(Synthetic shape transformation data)
=-=-=

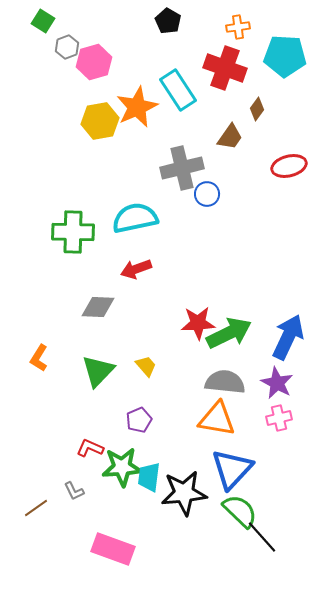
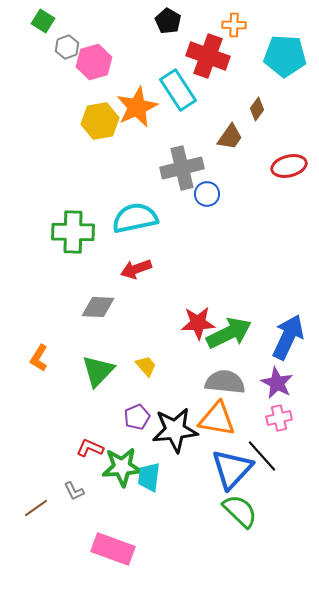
orange cross: moved 4 px left, 2 px up; rotated 10 degrees clockwise
red cross: moved 17 px left, 12 px up
purple pentagon: moved 2 px left, 3 px up
black star: moved 9 px left, 63 px up
black line: moved 81 px up
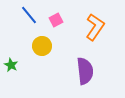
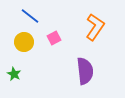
blue line: moved 1 px right, 1 px down; rotated 12 degrees counterclockwise
pink square: moved 2 px left, 18 px down
yellow circle: moved 18 px left, 4 px up
green star: moved 3 px right, 9 px down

=-=-=

- [TASK]
The line containing "blue line: moved" and every line after it, through the end of the records above: output exactly those, and nothing else.

- [FINAL ANSWER]
blue line: moved 1 px right, 1 px down; rotated 12 degrees counterclockwise
pink square: moved 2 px left, 18 px down
yellow circle: moved 18 px left, 4 px up
green star: moved 3 px right, 9 px down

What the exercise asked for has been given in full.